Stored data: Begin

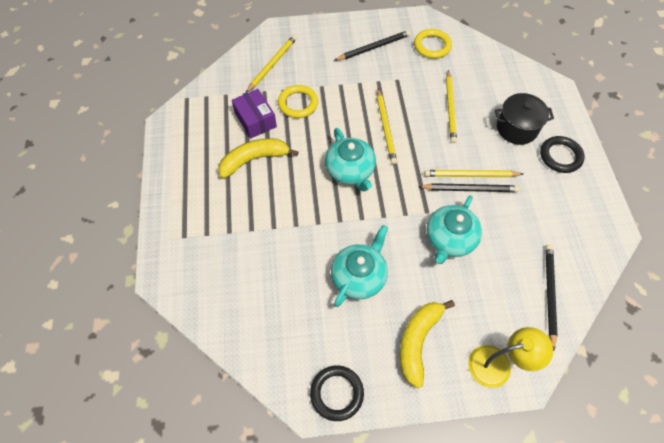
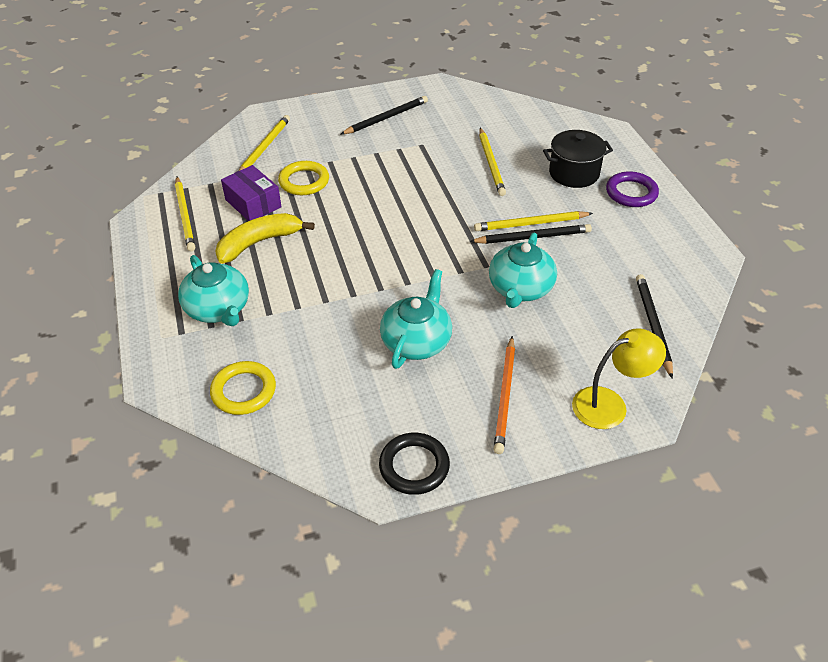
camera: 10 degrees left, 15 degrees down
(350, 171) = (383, 238): turquoise teapot -> turquoise teapot (218, 309)
(386, 128) = (417, 191): yellow pencil -> yellow pencil (185, 215)
(418, 341) = (505, 396): yellow banana -> orange pencil
(432, 46) = (456, 109): yellow ring -> yellow ring (244, 391)
(560, 156) = (631, 193): black ring -> purple ring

Stored data: End

Assigned task →
Everything from the line containing "(386, 128) = (417, 191): yellow" to the last line of the data above must be set down exactly, both ends included, with no other lines.

Response for this exercise →
(386, 128) = (417, 191): yellow pencil -> yellow pencil (185, 215)
(418, 341) = (505, 396): yellow banana -> orange pencil
(432, 46) = (456, 109): yellow ring -> yellow ring (244, 391)
(560, 156) = (631, 193): black ring -> purple ring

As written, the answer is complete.